_WORK TO COMPLETE_
Considering every line below, count those with the word "appeared" and give only the result.

_Image change detection data_
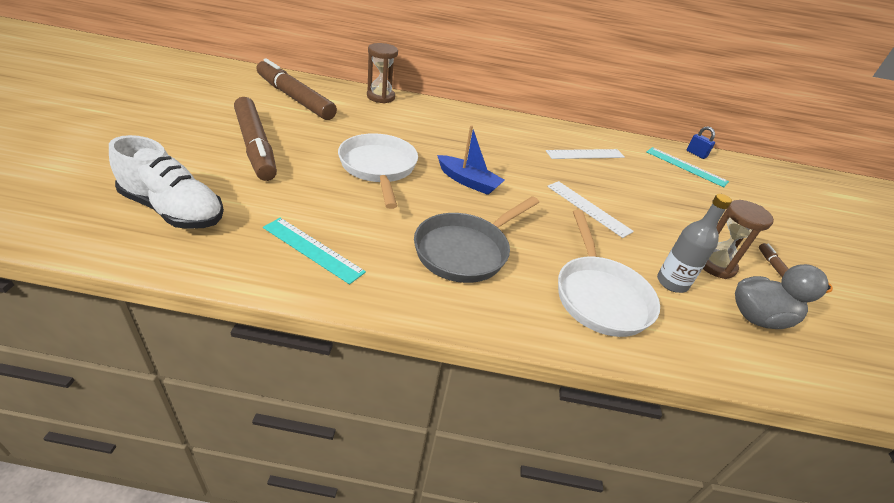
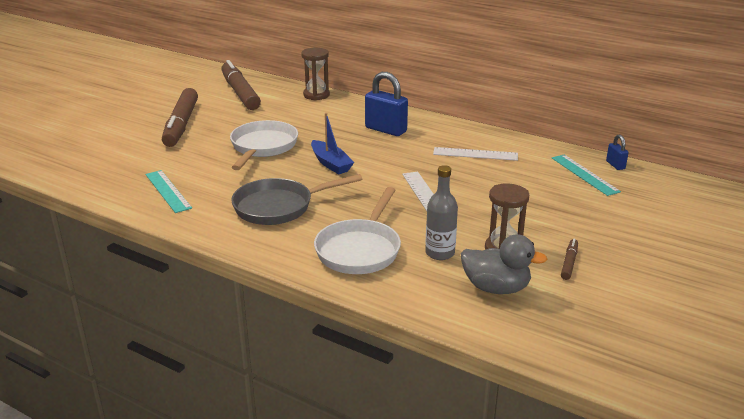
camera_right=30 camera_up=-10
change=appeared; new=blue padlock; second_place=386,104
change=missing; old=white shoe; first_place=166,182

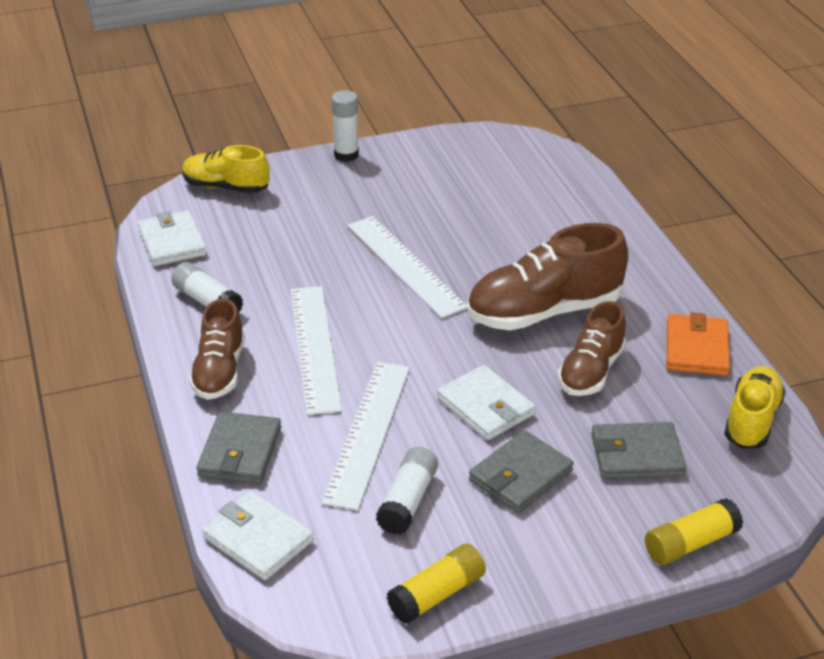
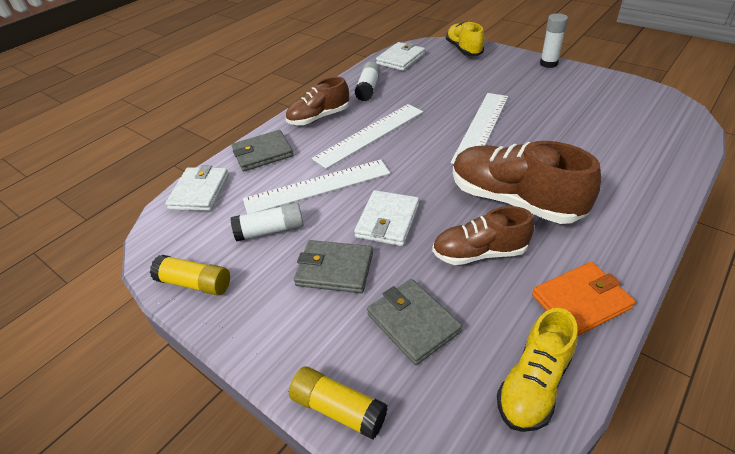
camera_right=60 camera_up=5
change=spun; old=yellow shoe; first_place=755,407; second_place=537,370; degrees=135

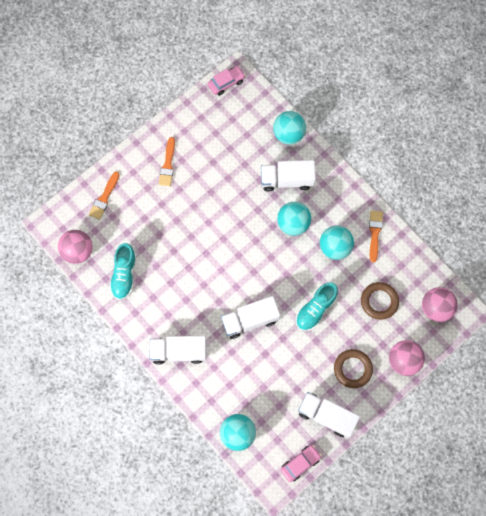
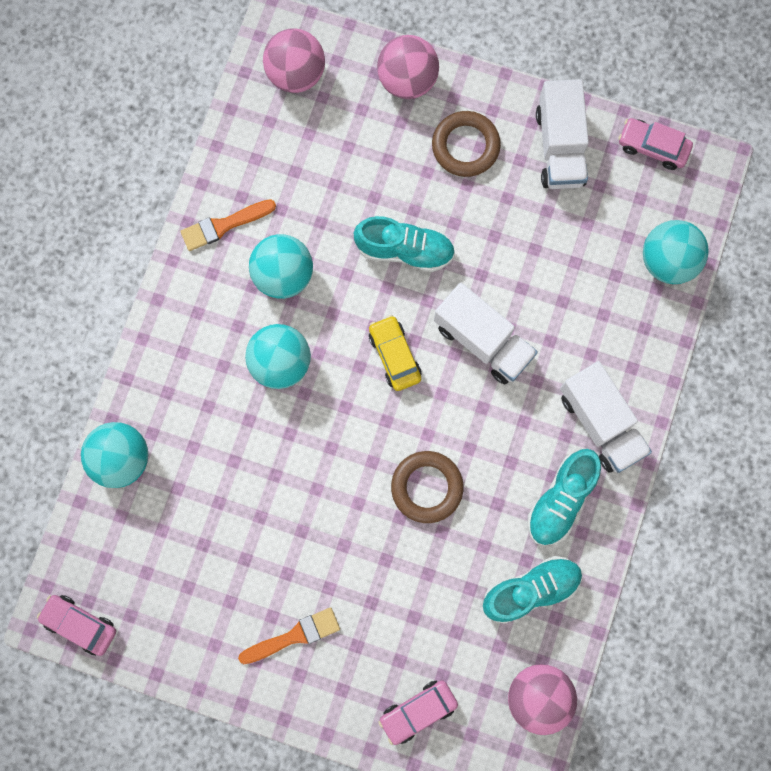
camera_right=-120 camera_up=5
change=appeared; new=yellow car; second_place=395,353
change=exchanged; old=orange brush; new=pink car; first_place=104,196; second_place=418,712
change=relocated; old=brown ring; first_place=380,301; second_place=427,487
change=appeared; new=turquoise shoe; second_place=564,497
change=missing; old=white truck; first_place=288,175

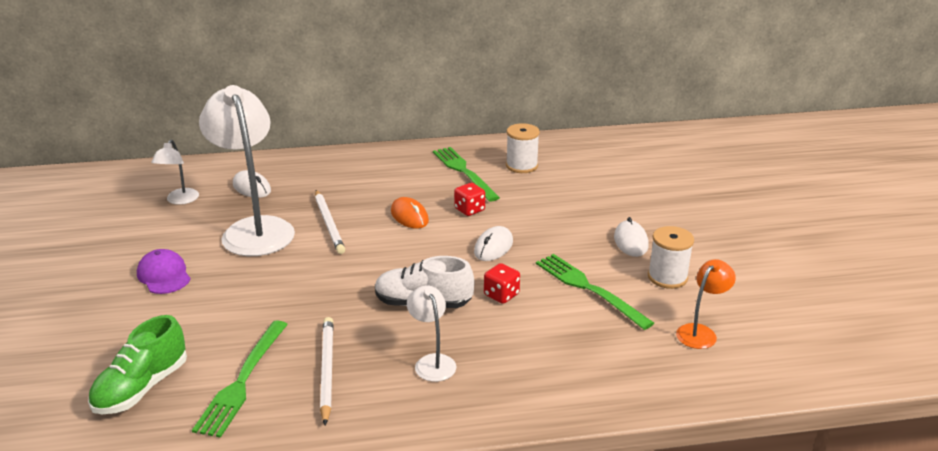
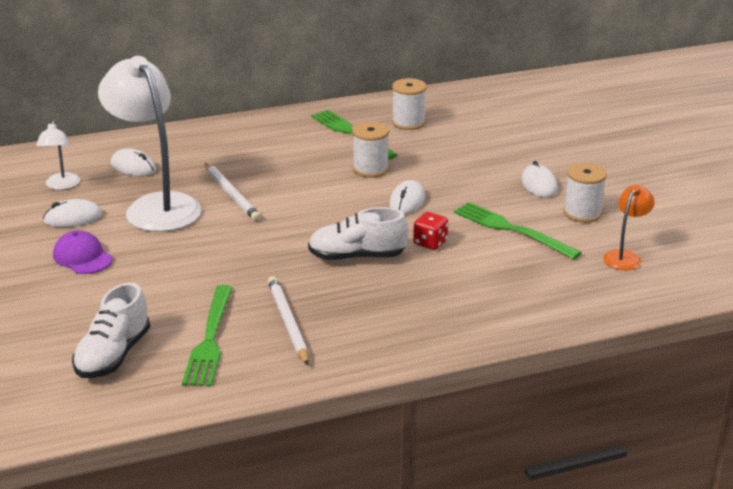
camera_right=-10 camera_up=0
change=appeared; new=white mouse; second_place=72,213
change=colour; old=green shoe; new=white shoe; first_place=137,364; second_place=111,330
change=exchanged; old=red dice; new=white spool; first_place=469,199; second_place=371,150
change=missing; old=orange mouse; first_place=410,213
change=missing; old=white lamp; first_place=431,333

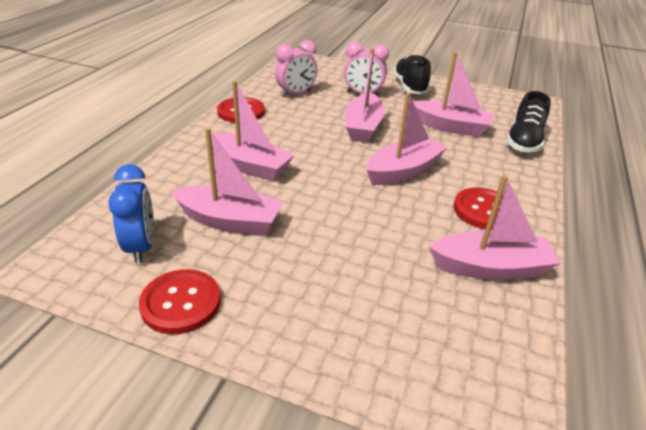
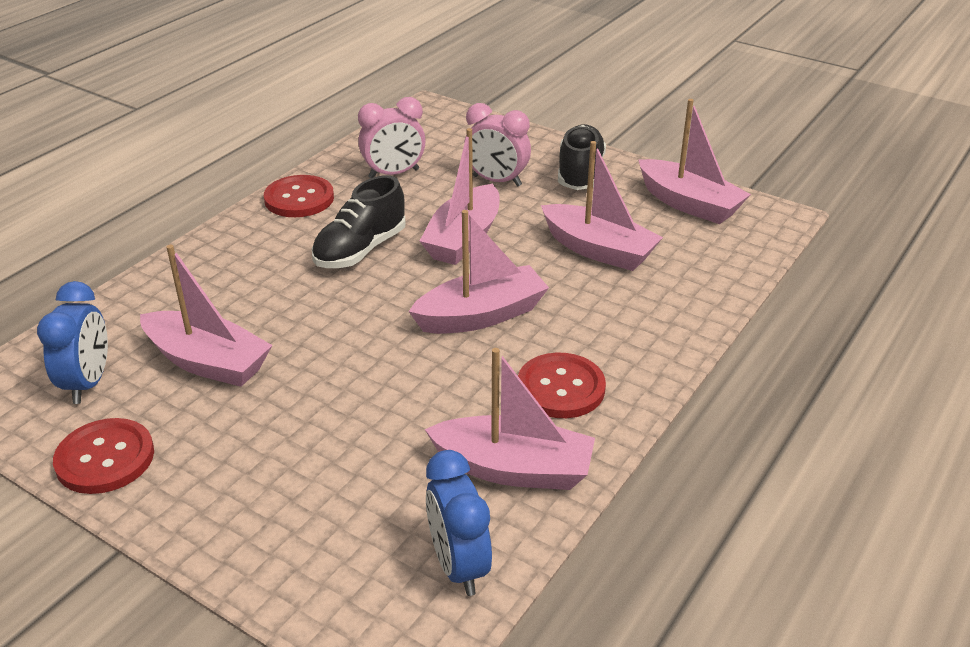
camera_right=15 camera_up=0
change=relocated; old=black shoe; first_place=528,122; second_place=359,221
change=appeared; new=blue clock; second_place=459,523
change=relocated; old=pink boat; first_place=252,130; second_place=694,161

_THE COMPLETED TASK_
5